[Source records]
-- Opening Marker --
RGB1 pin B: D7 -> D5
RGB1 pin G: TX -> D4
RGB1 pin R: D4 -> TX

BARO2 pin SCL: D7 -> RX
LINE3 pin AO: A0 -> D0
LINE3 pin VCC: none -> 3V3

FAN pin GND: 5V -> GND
-- Closing Marker --
-- Opening Marker --
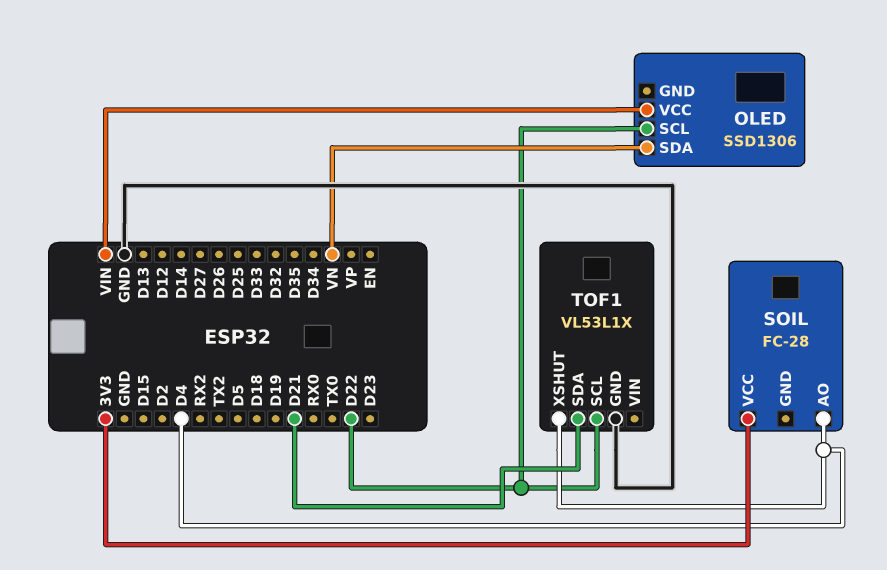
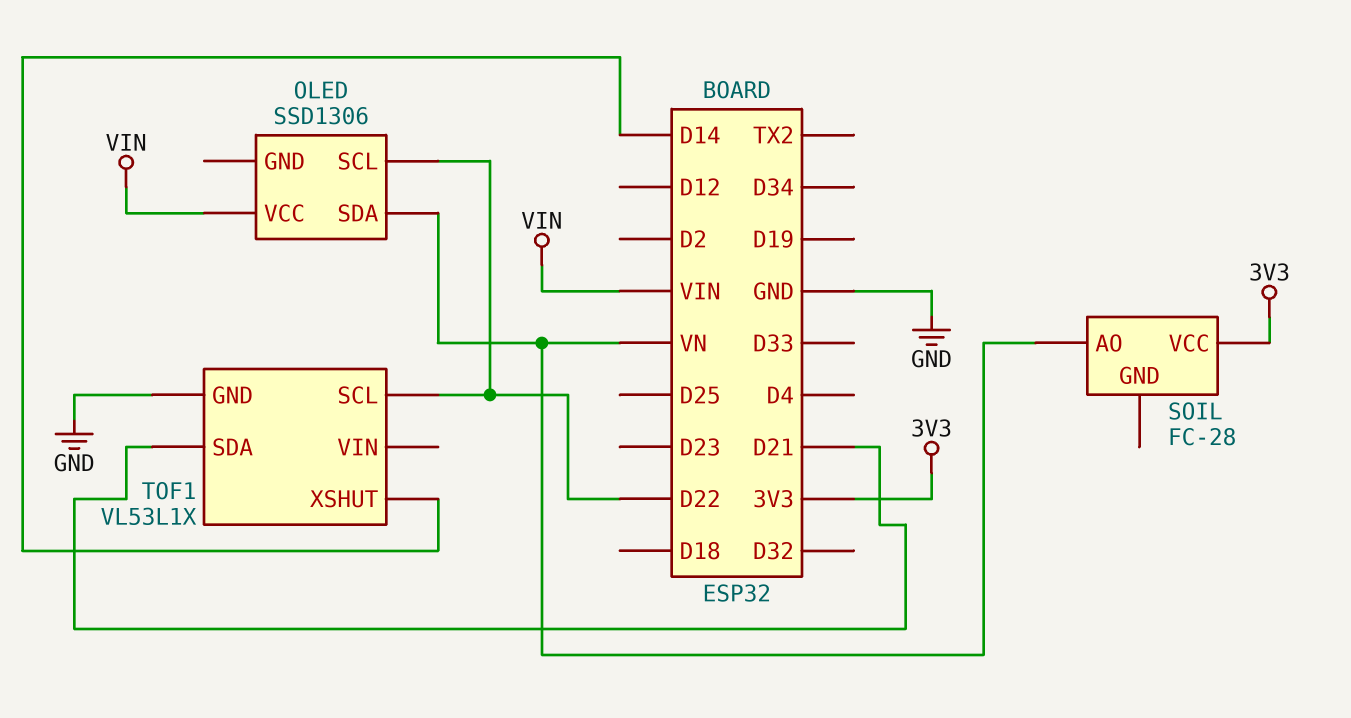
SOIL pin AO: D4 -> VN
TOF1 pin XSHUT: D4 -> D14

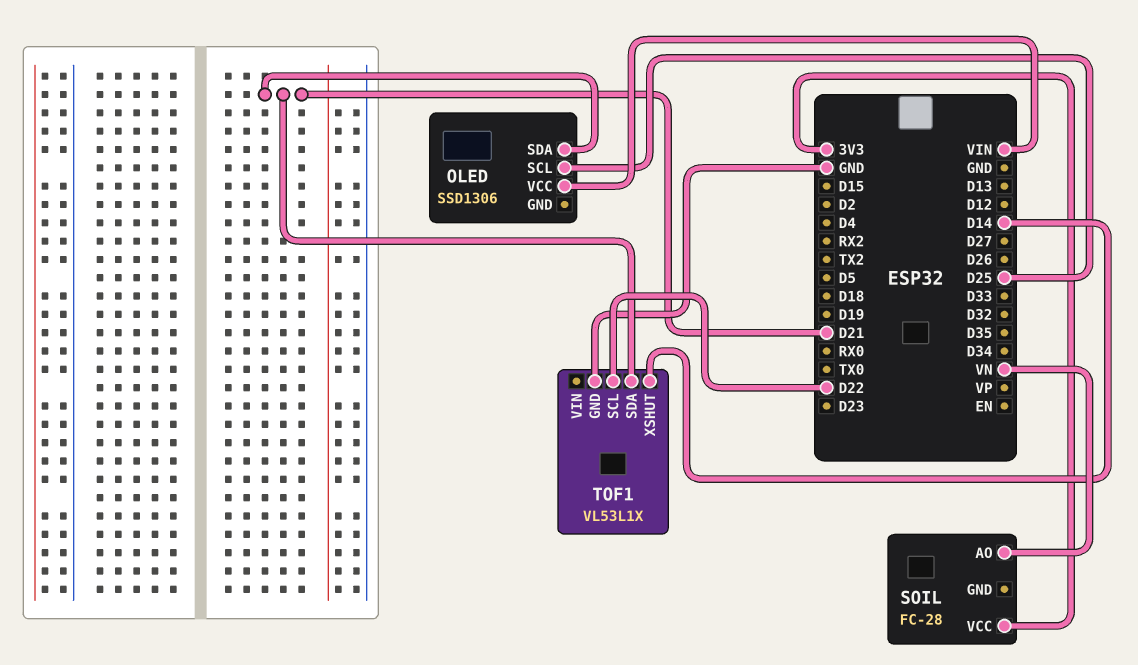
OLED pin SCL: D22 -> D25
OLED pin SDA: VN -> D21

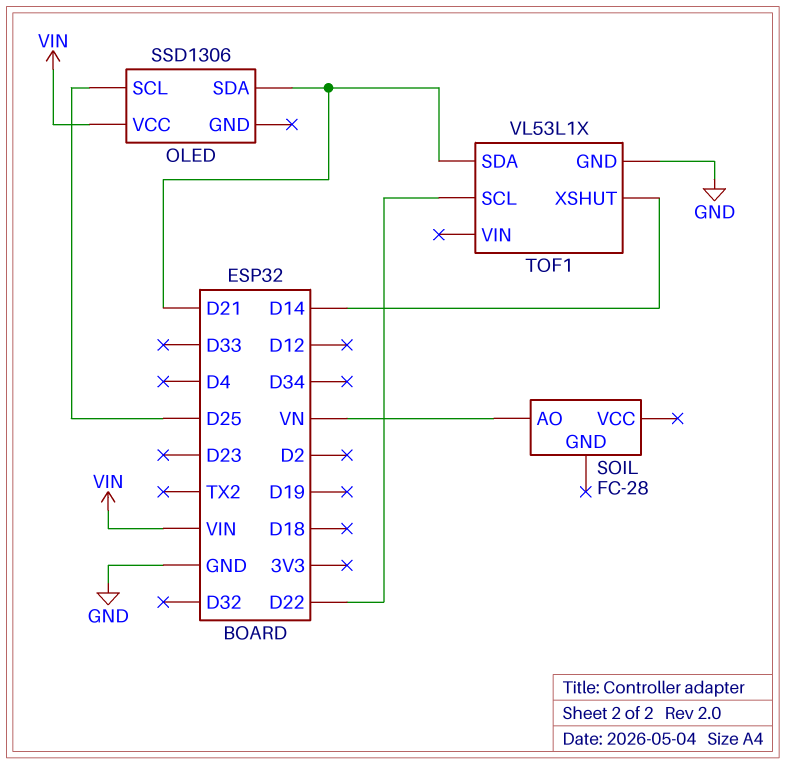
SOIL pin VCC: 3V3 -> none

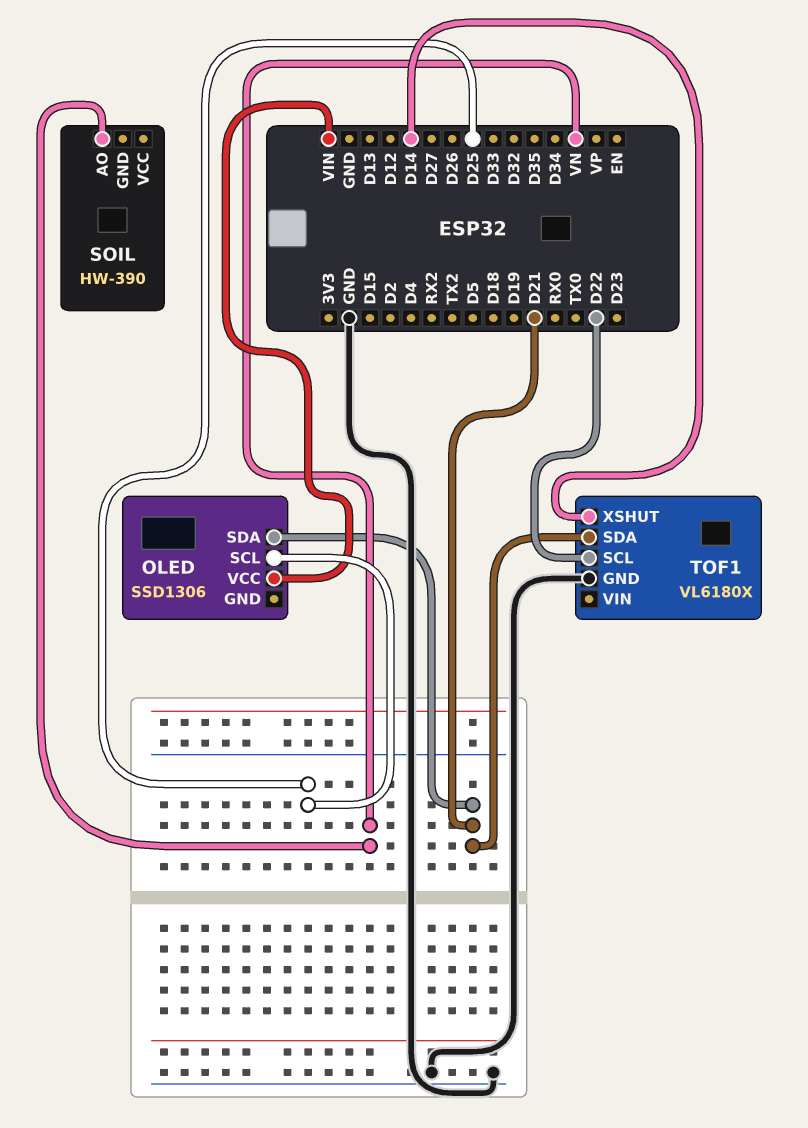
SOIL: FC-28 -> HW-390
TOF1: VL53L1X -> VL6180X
-- Closing Marker --
• Task to carry out:
Select every line in the records above that contains the word "none".

• Exercise solution:
LINE3 pin VCC: none -> 3V3
SOIL pin VCC: 3V3 -> none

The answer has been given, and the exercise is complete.